● **What the exercise asks**:
Gather every line below that contains the string "kern". List those lines in the order they appear.

(Data excerpts)

•••

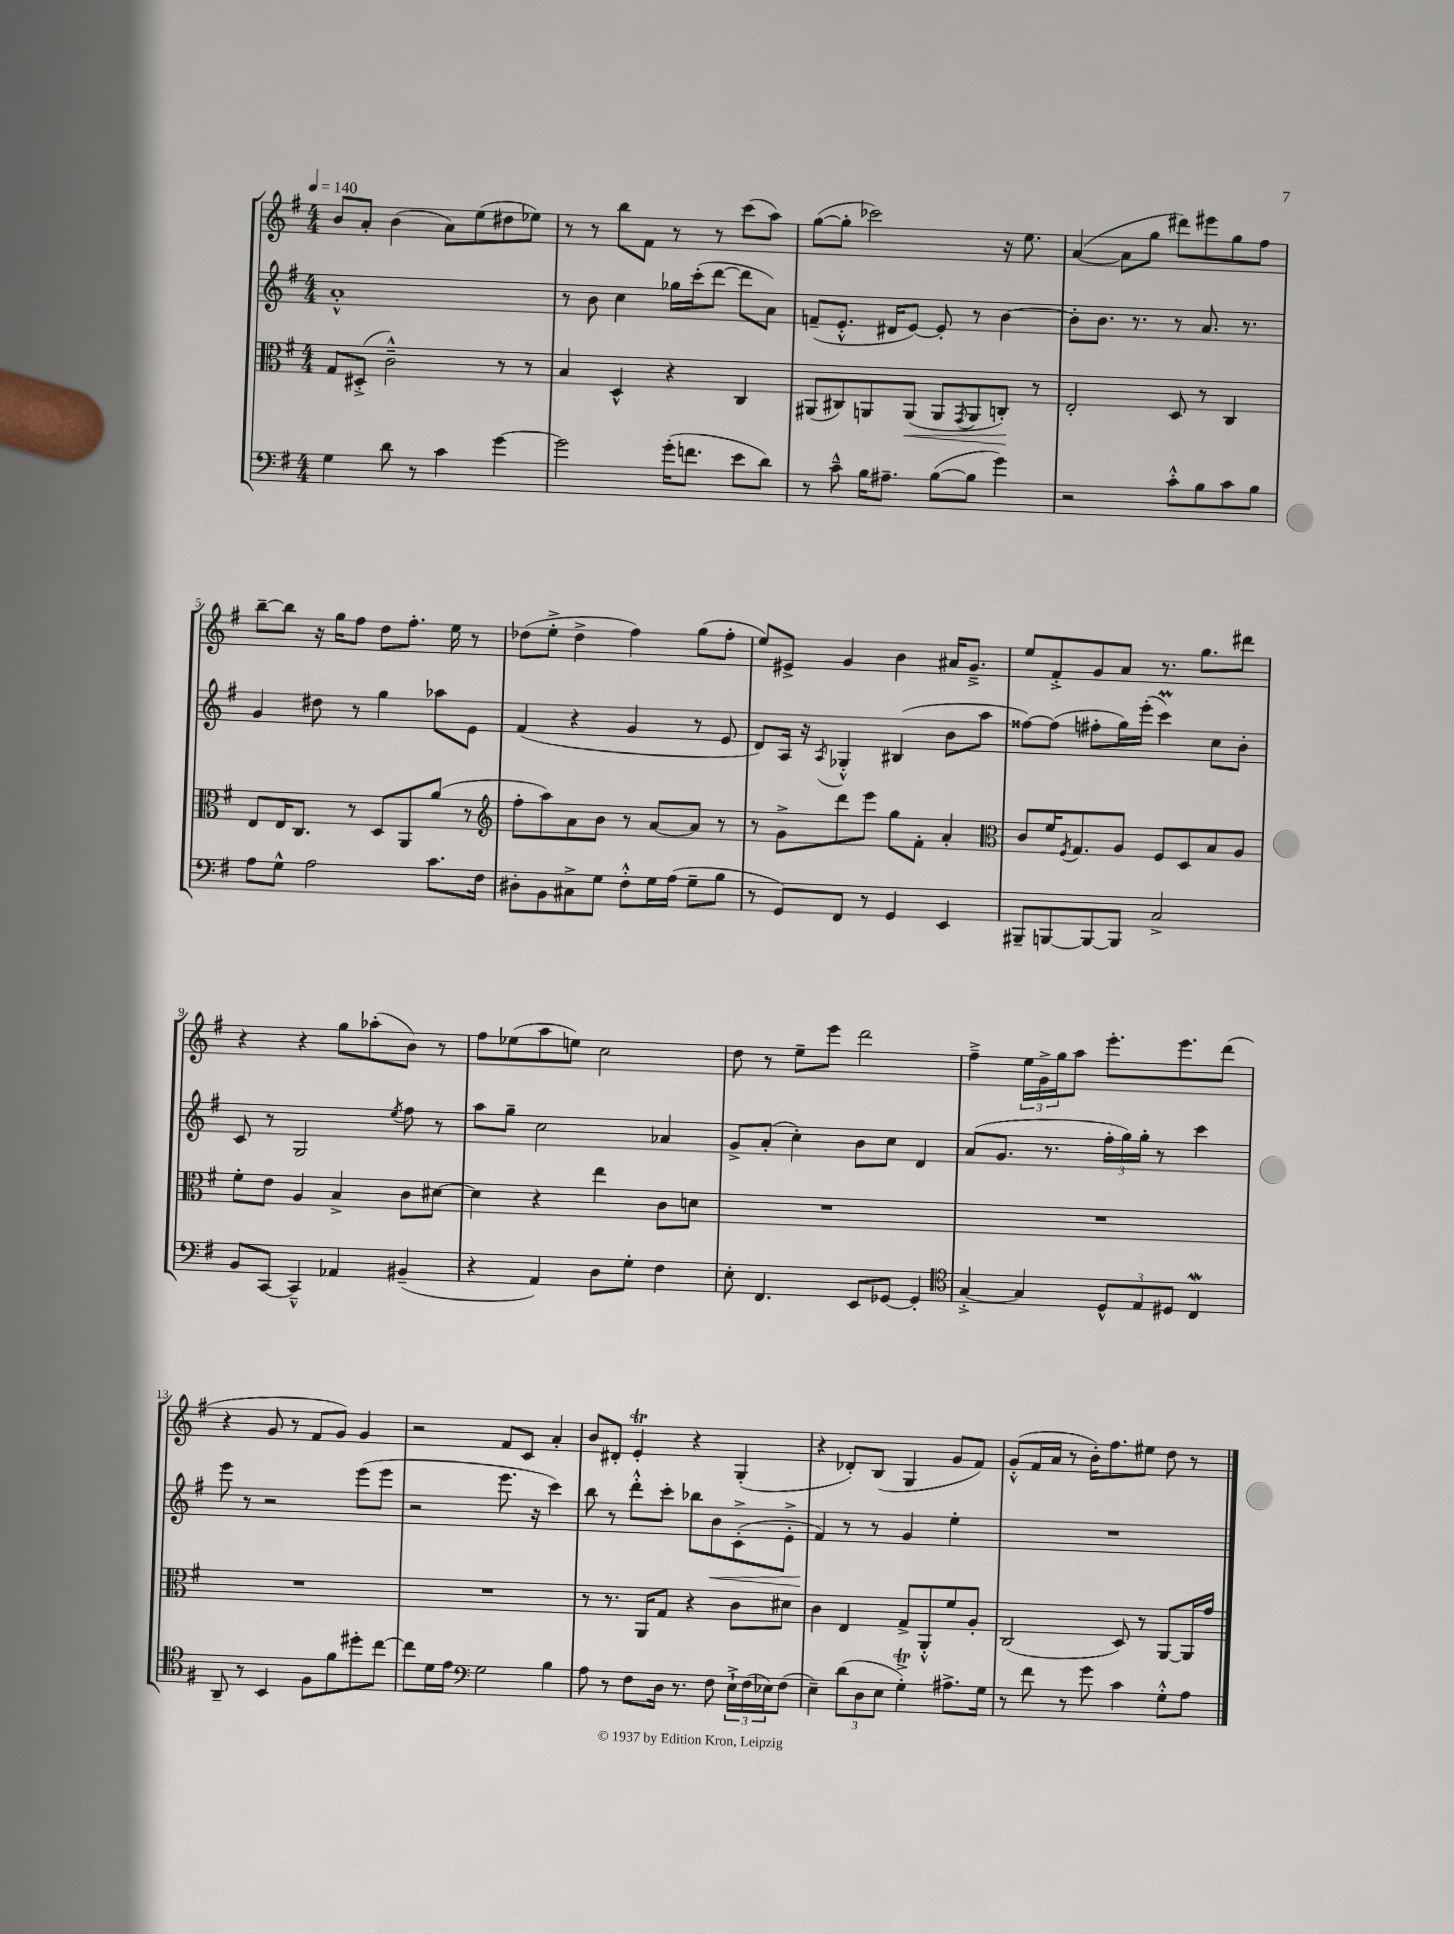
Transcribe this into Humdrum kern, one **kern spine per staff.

**kern	**kern	**kern	**kern
*staff4	*staff3	*staff2	*staff1
*clefF4	*clefC3	*clefG2	*clefG2
*k[f#]	*k[f#]	*k[f#]	*k[f#]
*M4/4	*M4/4	*M4/4	*M4/4
*MM140	*MM140	*MM140	*MM140
4G\	8G/L	1a'^^	8b/L
.	(8D#'^/J	.	8a'/J
8d\	2c~^^\)	.	(4b\
8r	.	.	.
4c\	.	.	8a\L)
.	.	.	(8ee\
[4g\	8r	.	8dd#\
.	8r	.	8ee-\J)
=	=	=	=
2g\]	4B/	8r	8r
.	.	8b\	8r
.	4D^^/	4cc\	8bb\L
.	.	.	8f#\J
(16g'\LK	4r	16gg-\LL	8r
8.f\J	.	(16ccc'\J	.
.	.	[8ddd\J	8r
8e\L	4C/	8ddd\]L	(8ccc\L
8d\J)	.	8a\J)	8aa\J)
=	=	=	=
8r	(8AA#/L	(8f~/L	([8gg\L
8c~^^\	8C#/)	8.e'^^/J	8gg'\]J
16B\LK	8AA/	.	2ccc-\)
8.A#~\J	.	16d#/LK	.
.	(8AA/J	[8e/J)	.
([8B\L	8AA/L	8e'/]	.
.	8qGG/	.	.
8B\]J	8AA/	8r	.
4g\)	8C'/J)	[4b\	16r
.	.	.	8.ee\
.	8r	.	.
=	=	=	=
2r	2E'/	8b'\]L	([4a/
.	.	8.b\J	.
.	.	.	8a\]L
.	.	8.r	.
.	.	.	8gg\J
8c'^^\L	8D/	8r	8ddd#\L)
8B\	8r	8.a/	8eee#\
8c\	4C/	.	8gg\
.	.	8.r	.
8B\J	.	.	8ff#\J
=	=	=	=
8A\L	8E/L	4g/	[8bb~\L
8G^^\J	16E/K	.	8bb\]J
.	8.C/J	.	.
2A\	.	8dd#\	16r
.	.	.	16gg\LK
.	8r	8r	8ff#\J
.	8D/L	4gg\	8dd\L
.	8AA/	.	8.ff#'\J
8.c\L	(8a/J	8aa-\L	.
.	.	.	16ee\
.	8r	8e\J	8r
16F#\Jk	.	.	.
=	=	=	=
*	*clefG2	*	*
8D#'\L	8ff#'\L	(4f#/	(8dd-\L
8BB\	8aa\)	.	8ee'^\J
8C#^\	8a\	4r	4dd-^\
8G\J	8b\J	.	.
8F#'^^\L	8r	4g/	4ff#\)
16G\L	[8a/L	.	.
(16A\JJ	.	.	.
8G~\L	8a/]J	8r	(8gg\L
8B\J	8r	8e/	8ff#'\J
=	=	=	=
8r	8r	8d/L)	8ee/L)
8GG/L)	8g^\L	16A/Jk	8e#^/J
.	.	16r	.
.	.	8qA/	.
8FF#/J	8ddd\	4G-'^^/	4g/
8r	8eee\J	.	.
4GG/	8gg\L	(4B#/	4b\
.	8f#'\J	.	.
4EE/	4a'/	8b\L	16a#/LK
.	.	.	8.g~^/J
.	.	8aa\J	.
=	=	=	=
*	*clefC3	*	*
8BBB#~/L	8c/L	[8ff##\L)	8ee/L
[8BBB/	16f#/K	(8ff##\]J	8f#'^/
.	8qF#/	.	.
.	8.G/	.	.
8BBB/_	.	8ff#'\L	8g/
8BBB/]J	8A/J	16gg\L)	8a/J
.	.	(16eee'\JJ	.
2C^/	8F#/L	4ccc\)	8.r
.	8D/	.	.
.	.	.	8.gg\L
.	8B/	8cc\L	.
.	8A/J	8b'\J	8ddd#\J
=	=	=	=
8BB/L	8f#'\L	8c/	4r
[8CC/J	8e\J	8r	.
4CC~^^/]	4A/	2G/	4r
4AA-/	4B^/	.	8gg\L
.	.	.	(8aa-'\
.	.	8qee/	.
(4BB#~/	8c\L	8ff#\	8b\J)
.	[8d#\J	8r	8r
=	=	=	=
4r	4d#\]	8aa\L	8ff#\L
.	.	8gg~\J	(8ee-\
4AA/)	4r	2cc\	8aa\
.	.	.	8ee\J)
8D\L	4ee\	.	2cc\
8G'\J	.	.	.
4F#\	8c\L	4a-/	.
.	8d\J	.	.
=	=	=	=
8E'\	1r	8g^/L	8dd\
4.FF#/	.	(8a'/J	8r
.	.	4cc'\)	8ee~\L
.	.	.	8eee\J
8EE/L	.	8b\L	2ddd\
[8GG-/J	.	8cc\J	.
4GG-'/]	.	4d/	.
=	=	=	=
*clefC4	*	*	*
[4G'^/	1r	(8a/L	4ff#~^\
.	.	8.g/J	.
4G/]	.	.	24ee\LL
.	.	.	24g^\
.	.	8.r	.
.	.	.	24gg\J
.	.	.	8aa\J
12D^^/L	.	24ff#'\LL	8.eee'\L
.	.	24gg\)	.
12E/	.	24gg'\JJ	.
.	.	8r	.
12D#/J	.	.	.
.	.	.	8.eee\
4C/	.	4ccc\	.
.	.	.	(8ddd\J
=	=	=	=
8AA~/	1r	8eee\	4r
8r	.	8r	.
4BB/	.	2r	8g/
.	.	.	8r
8F#\L	.	.	8f#/L
8f#\	.	.	8g/J)
8dd#'\	.	(8eee\L	4g/
[8cc\J	.	8eee\J	.
=	=	=	=
8cc\]L	1r	2r	2r
16d\L	.	.	.
16e\JJ	.	.	.
*clefF4	*	*	*
2G\	.	.	.
.	.	8.eee\	8f#/L
.	.	.	8c/J
.	.	16r	.
4B\	.	4ccc\)	4a'/
=	=	=	=
8A\	8r	8bb\	8b/L
8r	8.r	8r	8d#'/J
8F#\L	.	8ddd'^^\L	4e'/
.	16AA/LK	.	.
16D\Jk	8G/J	8ccc'\J	.
8.r	.	.	.
.	4r	8bb-\L	4r
8F#\	.	8b\	.
24E`^\LL	8c\L	(8c'^\	(4G'/
(24F#\	.	.	.
24E-\J)	.	.	.
(8F#\J	8d#\J	8e'^\J	.
=	=	=	=
4E~\)	4c\	4f#/)	4r
(12d\L	4E/	8r	8d-'/L)
12D\	.	.	.
.	.	8r	(8B/J
12E\J	.	.	.
4G'^\)	8G^/L	4g/	4G/
.	8AA'^^/	.	.
8.A#^\L	8f#/	4ee'\	8g/L
.	8A'/J	.	8f#/J)
16G\Jk	.	.	.
=	=	=	=
8r	(2C/	1r	(8g'^^/L
8f#\	.	.	16f#/L
.	.	.	16a/JJ
8r	.	.	8r
8g\	.	.	16b'\LK)
.	.	.	8.ff#\
4c\	8D/)	.	.
.	8r	.	8ee#\J
8G'^^\L	[8AA/L	.	8dd\
8A\J	16AA/]L	.	8r
.	16g/JJ	.	.
==	==	==	==
*-	*-	*-	*-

•••

● **Response to the task**:
Transcribe this into Humdrum kern, one **kern spine per staff.
**kern	**kern	**kern	**kern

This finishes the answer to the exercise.